Structured diff data:
■ ■ ■ ■ ■ ■ ■

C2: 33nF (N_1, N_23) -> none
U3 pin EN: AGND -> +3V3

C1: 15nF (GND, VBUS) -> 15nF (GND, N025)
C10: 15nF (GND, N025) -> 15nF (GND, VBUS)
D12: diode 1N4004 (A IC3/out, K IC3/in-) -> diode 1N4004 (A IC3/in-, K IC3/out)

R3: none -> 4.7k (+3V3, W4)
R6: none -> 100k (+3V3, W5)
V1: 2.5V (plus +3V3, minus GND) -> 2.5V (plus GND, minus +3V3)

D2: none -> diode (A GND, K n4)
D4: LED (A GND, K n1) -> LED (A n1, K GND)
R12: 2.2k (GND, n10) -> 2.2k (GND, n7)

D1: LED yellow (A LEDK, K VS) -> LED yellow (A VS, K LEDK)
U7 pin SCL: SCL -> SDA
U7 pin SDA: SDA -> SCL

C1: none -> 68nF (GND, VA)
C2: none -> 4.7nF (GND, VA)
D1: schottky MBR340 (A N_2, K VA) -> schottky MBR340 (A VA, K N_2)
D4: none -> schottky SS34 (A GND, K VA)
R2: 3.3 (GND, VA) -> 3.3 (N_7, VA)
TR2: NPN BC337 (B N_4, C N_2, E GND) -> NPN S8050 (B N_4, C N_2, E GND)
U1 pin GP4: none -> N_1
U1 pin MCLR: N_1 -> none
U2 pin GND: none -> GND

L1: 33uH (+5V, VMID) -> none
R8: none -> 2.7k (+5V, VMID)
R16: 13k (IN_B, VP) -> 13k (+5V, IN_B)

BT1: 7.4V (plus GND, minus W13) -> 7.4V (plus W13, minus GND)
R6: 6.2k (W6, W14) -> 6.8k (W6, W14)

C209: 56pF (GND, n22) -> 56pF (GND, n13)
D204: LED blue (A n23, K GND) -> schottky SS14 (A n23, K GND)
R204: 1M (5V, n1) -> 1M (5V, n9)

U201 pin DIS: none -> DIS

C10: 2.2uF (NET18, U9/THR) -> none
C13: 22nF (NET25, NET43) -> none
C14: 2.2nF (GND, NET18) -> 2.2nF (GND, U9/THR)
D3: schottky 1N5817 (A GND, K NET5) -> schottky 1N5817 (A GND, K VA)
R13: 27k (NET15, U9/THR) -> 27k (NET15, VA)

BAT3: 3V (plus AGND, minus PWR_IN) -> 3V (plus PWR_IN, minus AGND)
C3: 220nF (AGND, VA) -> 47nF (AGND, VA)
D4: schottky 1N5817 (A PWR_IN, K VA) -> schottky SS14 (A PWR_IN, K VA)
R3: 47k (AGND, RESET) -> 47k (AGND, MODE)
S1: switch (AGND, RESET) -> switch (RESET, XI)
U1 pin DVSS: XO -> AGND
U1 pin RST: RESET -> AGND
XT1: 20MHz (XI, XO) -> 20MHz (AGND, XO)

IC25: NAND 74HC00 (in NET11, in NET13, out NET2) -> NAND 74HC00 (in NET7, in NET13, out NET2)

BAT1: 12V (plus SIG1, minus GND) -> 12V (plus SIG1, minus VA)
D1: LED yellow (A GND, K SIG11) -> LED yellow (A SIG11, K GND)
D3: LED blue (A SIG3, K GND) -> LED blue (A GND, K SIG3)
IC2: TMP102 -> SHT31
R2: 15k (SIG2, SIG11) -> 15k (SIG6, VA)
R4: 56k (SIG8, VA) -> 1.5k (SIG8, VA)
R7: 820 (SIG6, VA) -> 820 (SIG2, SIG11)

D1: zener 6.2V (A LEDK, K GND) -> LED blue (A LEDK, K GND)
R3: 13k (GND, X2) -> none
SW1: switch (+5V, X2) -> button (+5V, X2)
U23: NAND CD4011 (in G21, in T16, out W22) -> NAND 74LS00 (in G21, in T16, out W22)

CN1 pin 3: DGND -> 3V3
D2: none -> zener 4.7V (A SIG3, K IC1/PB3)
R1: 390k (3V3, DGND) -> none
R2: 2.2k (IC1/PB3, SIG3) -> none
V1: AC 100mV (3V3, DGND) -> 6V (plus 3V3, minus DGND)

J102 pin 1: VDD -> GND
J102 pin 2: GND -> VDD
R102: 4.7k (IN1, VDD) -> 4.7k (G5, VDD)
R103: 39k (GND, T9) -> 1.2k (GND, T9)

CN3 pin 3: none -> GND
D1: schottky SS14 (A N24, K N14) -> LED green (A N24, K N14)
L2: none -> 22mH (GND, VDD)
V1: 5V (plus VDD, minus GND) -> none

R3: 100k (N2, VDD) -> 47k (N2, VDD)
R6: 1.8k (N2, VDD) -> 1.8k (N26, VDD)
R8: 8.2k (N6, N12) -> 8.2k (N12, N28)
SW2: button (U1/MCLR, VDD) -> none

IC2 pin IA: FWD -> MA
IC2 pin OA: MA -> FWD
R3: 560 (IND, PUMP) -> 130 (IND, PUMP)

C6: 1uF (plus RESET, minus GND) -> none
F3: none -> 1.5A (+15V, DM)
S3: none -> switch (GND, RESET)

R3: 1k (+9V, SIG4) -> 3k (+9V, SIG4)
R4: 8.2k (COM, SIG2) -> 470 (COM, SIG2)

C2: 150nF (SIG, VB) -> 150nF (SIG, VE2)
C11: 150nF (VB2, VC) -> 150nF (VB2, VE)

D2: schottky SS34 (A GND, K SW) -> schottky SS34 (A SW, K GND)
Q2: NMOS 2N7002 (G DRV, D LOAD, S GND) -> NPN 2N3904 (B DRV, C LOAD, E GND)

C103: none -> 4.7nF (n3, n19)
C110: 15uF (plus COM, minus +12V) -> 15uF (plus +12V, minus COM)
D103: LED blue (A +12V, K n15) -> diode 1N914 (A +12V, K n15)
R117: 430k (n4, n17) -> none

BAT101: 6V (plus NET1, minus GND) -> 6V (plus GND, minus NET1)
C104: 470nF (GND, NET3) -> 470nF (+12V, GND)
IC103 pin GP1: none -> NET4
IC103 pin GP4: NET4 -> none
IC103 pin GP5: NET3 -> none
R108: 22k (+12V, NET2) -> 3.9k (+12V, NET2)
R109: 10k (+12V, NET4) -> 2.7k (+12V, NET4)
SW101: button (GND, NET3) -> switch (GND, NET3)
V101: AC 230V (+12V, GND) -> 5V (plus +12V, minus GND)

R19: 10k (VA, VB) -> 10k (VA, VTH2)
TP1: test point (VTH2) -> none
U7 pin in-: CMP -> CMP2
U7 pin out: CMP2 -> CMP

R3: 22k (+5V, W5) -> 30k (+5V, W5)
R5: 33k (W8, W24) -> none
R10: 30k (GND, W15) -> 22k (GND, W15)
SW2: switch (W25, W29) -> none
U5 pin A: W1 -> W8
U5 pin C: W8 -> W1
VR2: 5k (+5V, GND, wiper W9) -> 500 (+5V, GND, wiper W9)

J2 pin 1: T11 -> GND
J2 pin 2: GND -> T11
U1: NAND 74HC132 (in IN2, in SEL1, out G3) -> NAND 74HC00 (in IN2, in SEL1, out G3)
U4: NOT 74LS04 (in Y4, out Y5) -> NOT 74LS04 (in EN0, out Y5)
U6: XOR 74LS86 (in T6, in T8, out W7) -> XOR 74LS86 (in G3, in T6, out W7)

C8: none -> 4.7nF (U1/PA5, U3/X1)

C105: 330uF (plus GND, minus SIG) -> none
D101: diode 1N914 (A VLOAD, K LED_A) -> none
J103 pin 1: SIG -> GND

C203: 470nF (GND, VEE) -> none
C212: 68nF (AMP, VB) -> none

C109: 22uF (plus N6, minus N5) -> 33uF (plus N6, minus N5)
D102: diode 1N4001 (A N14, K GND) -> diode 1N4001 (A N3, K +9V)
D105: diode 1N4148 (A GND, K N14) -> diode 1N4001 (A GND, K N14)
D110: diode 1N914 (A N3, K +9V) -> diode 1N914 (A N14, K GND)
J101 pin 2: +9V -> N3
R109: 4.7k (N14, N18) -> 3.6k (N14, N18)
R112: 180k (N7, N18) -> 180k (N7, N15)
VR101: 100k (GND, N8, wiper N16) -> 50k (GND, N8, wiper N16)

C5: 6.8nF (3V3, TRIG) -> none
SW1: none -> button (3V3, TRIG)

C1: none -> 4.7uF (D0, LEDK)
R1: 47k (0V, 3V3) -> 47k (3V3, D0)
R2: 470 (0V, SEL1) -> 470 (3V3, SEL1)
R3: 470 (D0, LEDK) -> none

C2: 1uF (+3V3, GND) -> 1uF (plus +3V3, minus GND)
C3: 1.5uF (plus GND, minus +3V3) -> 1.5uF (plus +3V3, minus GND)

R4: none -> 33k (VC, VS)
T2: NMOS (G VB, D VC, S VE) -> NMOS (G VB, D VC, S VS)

■ ■ ■ ■ ■ ■ ■

- **Task**:
Please copy the lines in the records above between the one holding "U1 pin RST: RESET -> AGND" and the one holding "R2: 2.2k (IC1/PB3, SIG3) -> none", inclusive, exactly and with no other line.

- **Reply**:
U1 pin RST: RESET -> AGND
XT1: 20MHz (XI, XO) -> 20MHz (AGND, XO)

IC25: NAND 74HC00 (in NET11, in NET13, out NET2) -> NAND 74HC00 (in NET7, in NET13, out NET2)

BAT1: 12V (plus SIG1, minus GND) -> 12V (plus SIG1, minus VA)
D1: LED yellow (A GND, K SIG11) -> LED yellow (A SIG11, K GND)
D3: LED blue (A SIG3, K GND) -> LED blue (A GND, K SIG3)
IC2: TMP102 -> SHT31
R2: 15k (SIG2, SIG11) -> 15k (SIG6, VA)
R4: 56k (SIG8, VA) -> 1.5k (SIG8, VA)
R7: 820 (SIG6, VA) -> 820 (SIG2, SIG11)

D1: zener 6.2V (A LEDK, K GND) -> LED blue (A LEDK, K GND)
R3: 13k (GND, X2) -> none
SW1: switch (+5V, X2) -> button (+5V, X2)
U23: NAND CD4011 (in G21, in T16, out W22) -> NAND 74LS00 (in G21, in T16, out W22)

CN1 pin 3: DGND -> 3V3
D2: none -> zener 4.7V (A SIG3, K IC1/PB3)
R1: 390k (3V3, DGND) -> none
R2: 2.2k (IC1/PB3, SIG3) -> none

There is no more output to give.